**EXERCISE AIM**
A picture-free, exact transcript of the entries below is required.

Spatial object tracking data
╔══

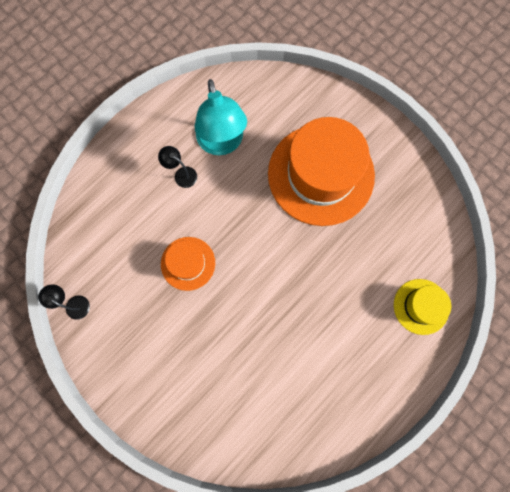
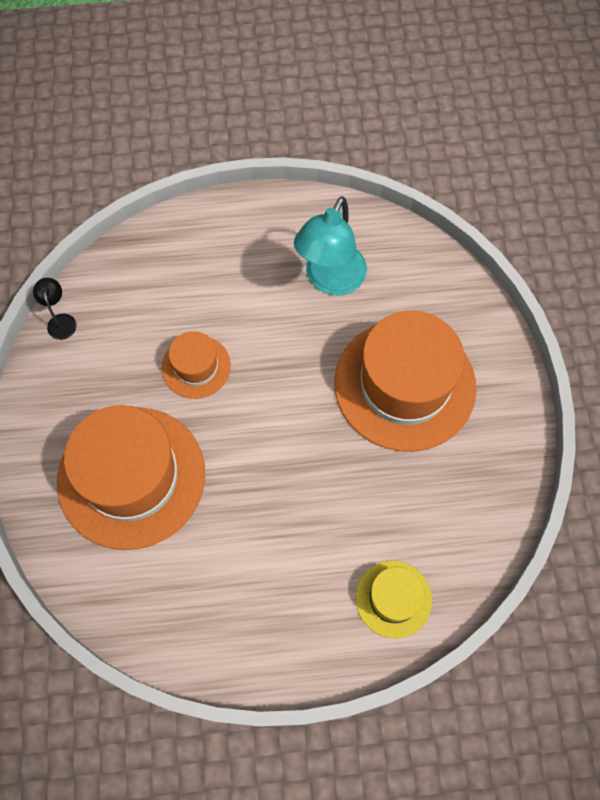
camera: 40 degrees right, 10 degrees down
(181, 174) = (265, 280): black lamp -> none
(210, 364) = (131, 477): none -> orange hat

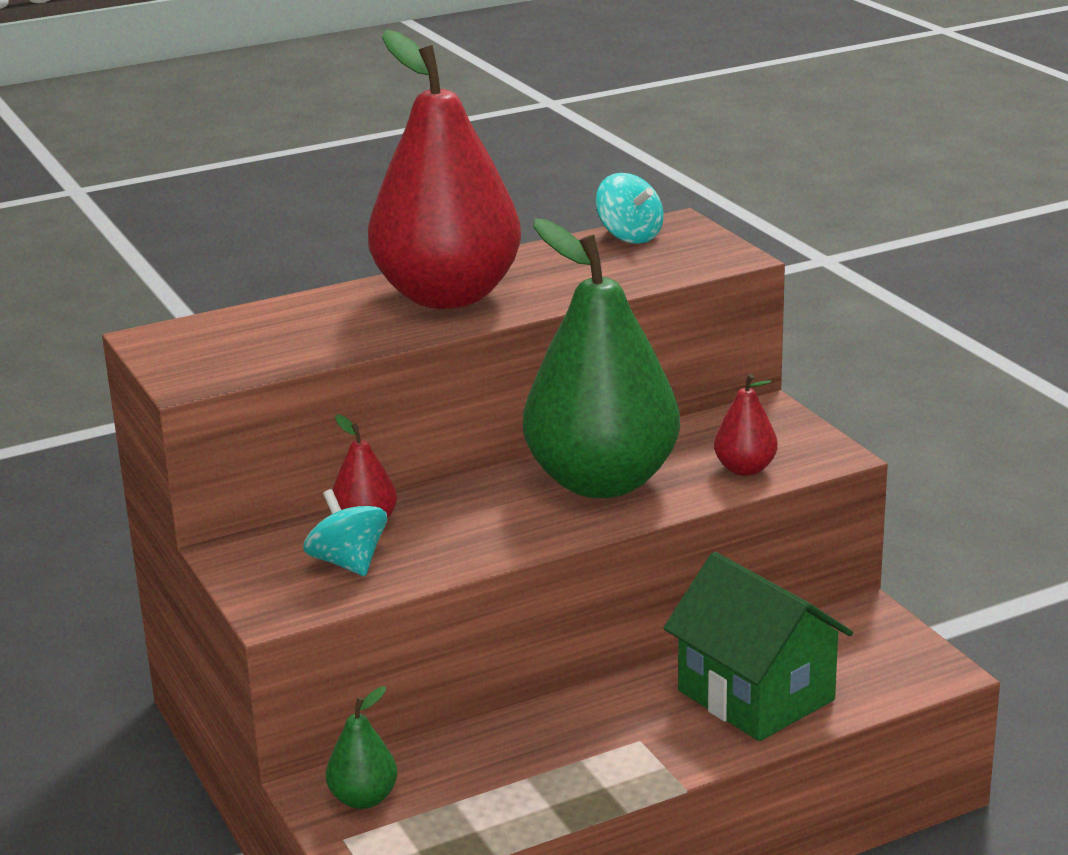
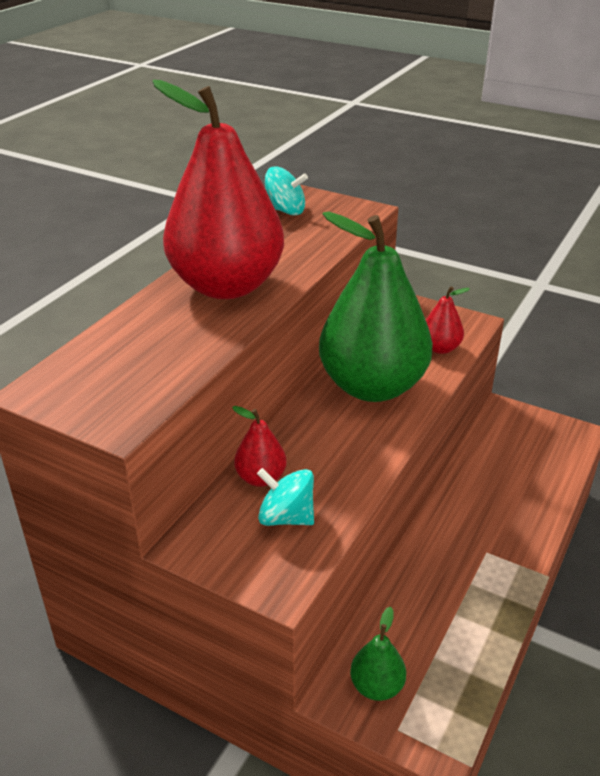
camera: 35 degrees left, 10 degrees up
(756, 695) = (510, 490): green house -> none

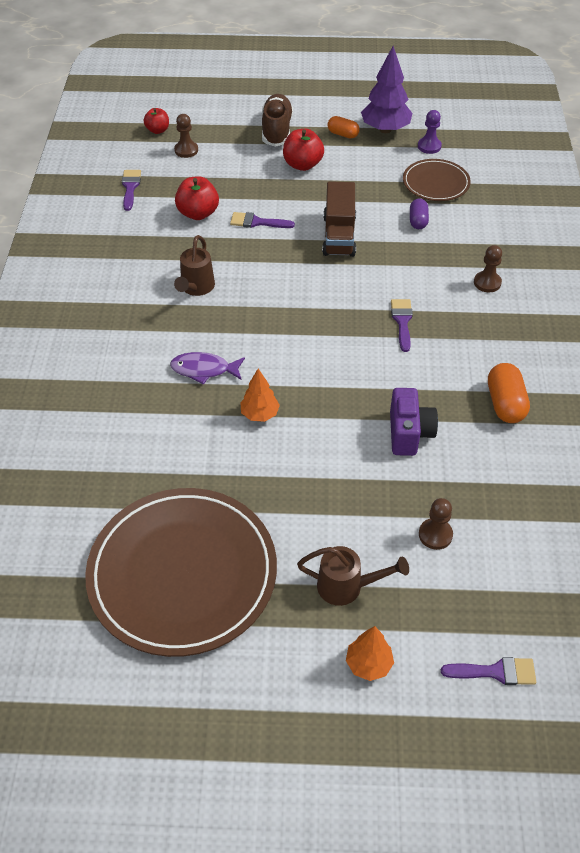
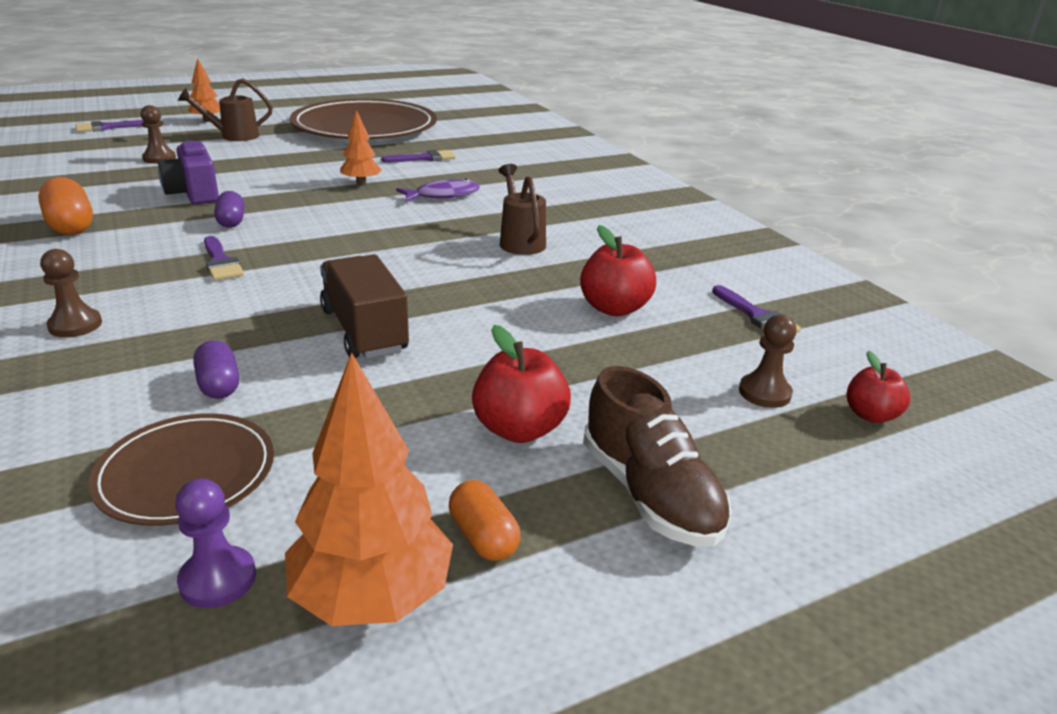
camera: 150 degrees right, 20 degrees down
(257, 222) = (513, 318): purple brush -> purple brush (424, 158)
(343, 134) = (483, 537): orange capsule -> orange capsule turned 60 degrees clockwise
(385, 129) = (372, 597): purple tree -> orange tree
(386, 375) = (231, 221): none -> purple capsule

╚══

**RESPONSE**
camera: 40 degrees right, 10 degrees down
(181, 174) = (265, 280): black lamp -> none
(210, 364) = (131, 477): none -> orange hat

camera: 35 degrees left, 10 degrees up
(756, 695) = (510, 490): green house -> none

camera: 150 degrees right, 20 degrees down
(257, 222) = (513, 318): purple brush -> purple brush (424, 158)
(343, 134) = (483, 537): orange capsule -> orange capsule turned 60 degrees clockwise
(385, 129) = (372, 597): purple tree -> orange tree
(386, 375) = (231, 221): none -> purple capsule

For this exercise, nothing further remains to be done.